What the exercise asks.
Lines to return, exactly: from the line with "orange jar: 6 -> 7" to the line with "green pyramid: 7 -> 3" in the entries below, both included.

Excerpted records.
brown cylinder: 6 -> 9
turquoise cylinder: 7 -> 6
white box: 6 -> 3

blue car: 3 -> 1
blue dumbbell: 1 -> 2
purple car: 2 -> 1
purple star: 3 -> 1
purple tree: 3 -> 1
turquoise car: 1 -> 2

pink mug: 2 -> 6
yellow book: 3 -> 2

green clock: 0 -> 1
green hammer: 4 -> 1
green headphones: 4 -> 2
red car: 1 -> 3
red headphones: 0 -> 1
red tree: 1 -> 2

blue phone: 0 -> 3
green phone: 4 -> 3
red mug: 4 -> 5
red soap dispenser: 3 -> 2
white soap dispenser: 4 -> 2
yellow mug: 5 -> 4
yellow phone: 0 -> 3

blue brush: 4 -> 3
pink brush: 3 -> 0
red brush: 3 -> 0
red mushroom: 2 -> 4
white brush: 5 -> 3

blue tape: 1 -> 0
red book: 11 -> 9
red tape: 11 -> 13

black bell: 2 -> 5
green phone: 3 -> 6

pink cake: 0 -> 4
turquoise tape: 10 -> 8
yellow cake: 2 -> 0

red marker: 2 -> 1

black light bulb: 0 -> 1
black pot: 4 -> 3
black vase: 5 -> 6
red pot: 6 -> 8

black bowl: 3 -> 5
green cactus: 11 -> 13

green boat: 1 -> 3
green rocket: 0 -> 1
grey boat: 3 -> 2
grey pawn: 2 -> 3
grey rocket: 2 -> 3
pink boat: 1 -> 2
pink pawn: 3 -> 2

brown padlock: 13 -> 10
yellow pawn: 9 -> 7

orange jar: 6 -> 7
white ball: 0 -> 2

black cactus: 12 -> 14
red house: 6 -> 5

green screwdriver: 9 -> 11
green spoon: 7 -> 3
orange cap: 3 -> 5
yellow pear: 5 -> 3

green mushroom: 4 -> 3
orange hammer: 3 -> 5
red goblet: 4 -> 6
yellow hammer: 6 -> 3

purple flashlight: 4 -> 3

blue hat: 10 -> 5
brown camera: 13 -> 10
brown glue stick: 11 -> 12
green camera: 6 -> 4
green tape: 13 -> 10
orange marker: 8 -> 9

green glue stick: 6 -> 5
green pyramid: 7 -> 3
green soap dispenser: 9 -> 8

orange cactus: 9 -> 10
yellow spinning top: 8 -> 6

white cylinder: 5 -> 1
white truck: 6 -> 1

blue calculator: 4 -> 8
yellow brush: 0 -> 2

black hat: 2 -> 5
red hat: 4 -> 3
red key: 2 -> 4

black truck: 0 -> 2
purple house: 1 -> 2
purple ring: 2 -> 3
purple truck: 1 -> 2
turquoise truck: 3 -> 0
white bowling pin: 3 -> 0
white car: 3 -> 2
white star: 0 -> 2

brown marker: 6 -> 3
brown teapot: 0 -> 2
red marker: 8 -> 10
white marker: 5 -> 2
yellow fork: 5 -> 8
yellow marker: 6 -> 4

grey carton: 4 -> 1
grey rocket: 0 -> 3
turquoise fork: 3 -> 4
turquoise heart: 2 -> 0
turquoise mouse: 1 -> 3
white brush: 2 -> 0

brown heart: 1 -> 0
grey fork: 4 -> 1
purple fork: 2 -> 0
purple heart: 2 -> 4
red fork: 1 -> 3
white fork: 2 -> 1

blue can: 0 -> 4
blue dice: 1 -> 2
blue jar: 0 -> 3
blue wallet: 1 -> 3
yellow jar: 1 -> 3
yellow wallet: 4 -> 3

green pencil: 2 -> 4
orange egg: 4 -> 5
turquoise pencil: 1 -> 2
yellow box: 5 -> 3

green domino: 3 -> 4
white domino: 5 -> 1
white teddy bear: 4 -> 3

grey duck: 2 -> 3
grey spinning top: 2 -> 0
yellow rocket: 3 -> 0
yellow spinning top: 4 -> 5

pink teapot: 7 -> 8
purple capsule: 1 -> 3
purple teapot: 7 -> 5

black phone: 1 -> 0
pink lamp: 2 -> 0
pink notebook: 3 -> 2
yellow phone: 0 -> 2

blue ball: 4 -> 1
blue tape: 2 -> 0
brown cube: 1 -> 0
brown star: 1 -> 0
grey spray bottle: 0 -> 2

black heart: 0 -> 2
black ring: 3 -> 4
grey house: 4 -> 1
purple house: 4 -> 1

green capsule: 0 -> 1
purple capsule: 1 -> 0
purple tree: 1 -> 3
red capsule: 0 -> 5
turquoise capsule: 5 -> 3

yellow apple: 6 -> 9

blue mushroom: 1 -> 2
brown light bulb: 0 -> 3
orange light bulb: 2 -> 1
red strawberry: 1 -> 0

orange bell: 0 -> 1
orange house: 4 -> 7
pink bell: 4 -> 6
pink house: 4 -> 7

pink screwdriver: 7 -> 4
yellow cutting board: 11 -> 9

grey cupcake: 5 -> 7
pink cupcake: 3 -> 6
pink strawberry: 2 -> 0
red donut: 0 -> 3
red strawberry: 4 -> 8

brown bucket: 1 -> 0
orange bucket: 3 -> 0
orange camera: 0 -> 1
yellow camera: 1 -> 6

Solution to this task.
orange jar: 6 -> 7
white ball: 0 -> 2

black cactus: 12 -> 14
red house: 6 -> 5

green screwdriver: 9 -> 11
green spoon: 7 -> 3
orange cap: 3 -> 5
yellow pear: 5 -> 3

green mushroom: 4 -> 3
orange hammer: 3 -> 5
red goblet: 4 -> 6
yellow hammer: 6 -> 3

purple flashlight: 4 -> 3

blue hat: 10 -> 5
brown camera: 13 -> 10
brown glue stick: 11 -> 12
green camera: 6 -> 4
green tape: 13 -> 10
orange marker: 8 -> 9

green glue stick: 6 -> 5
green pyramid: 7 -> 3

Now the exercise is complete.